### TO DO
Output the rows unchanged, starting with the line containing "Stadium: none -> 9:22" and ending with the line containing "Clinic: 01:00 -> 00:29", both included.

### MATERIAL PROVIDED
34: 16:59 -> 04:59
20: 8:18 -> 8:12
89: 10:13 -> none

==

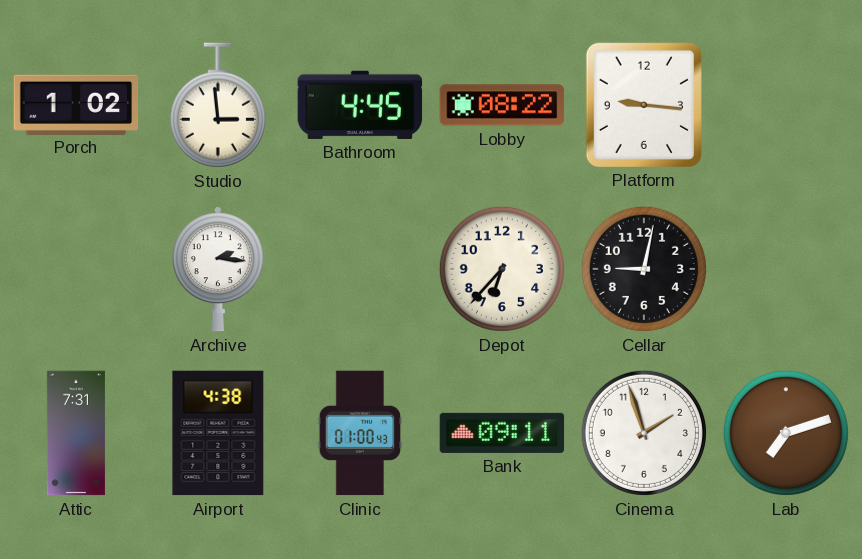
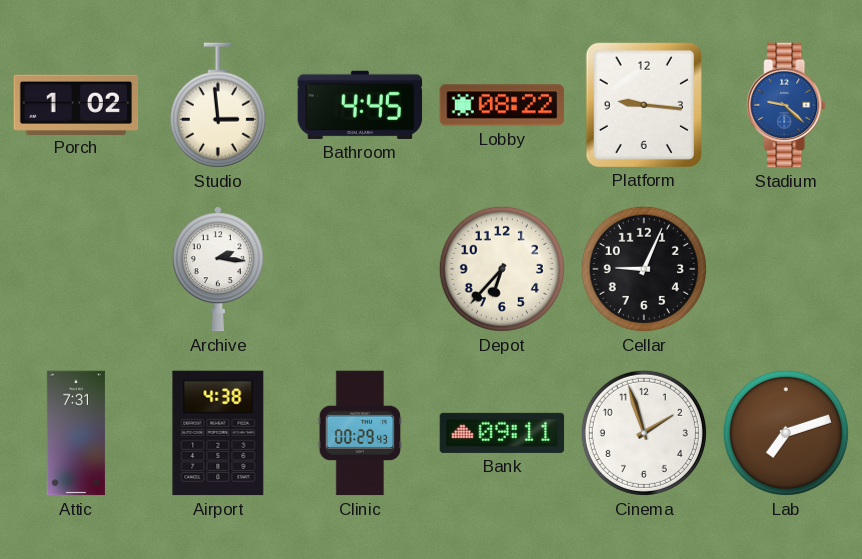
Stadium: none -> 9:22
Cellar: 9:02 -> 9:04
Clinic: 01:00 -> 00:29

### TASK OUTPUT
Stadium: none -> 9:22
Cellar: 9:02 -> 9:04
Clinic: 01:00 -> 00:29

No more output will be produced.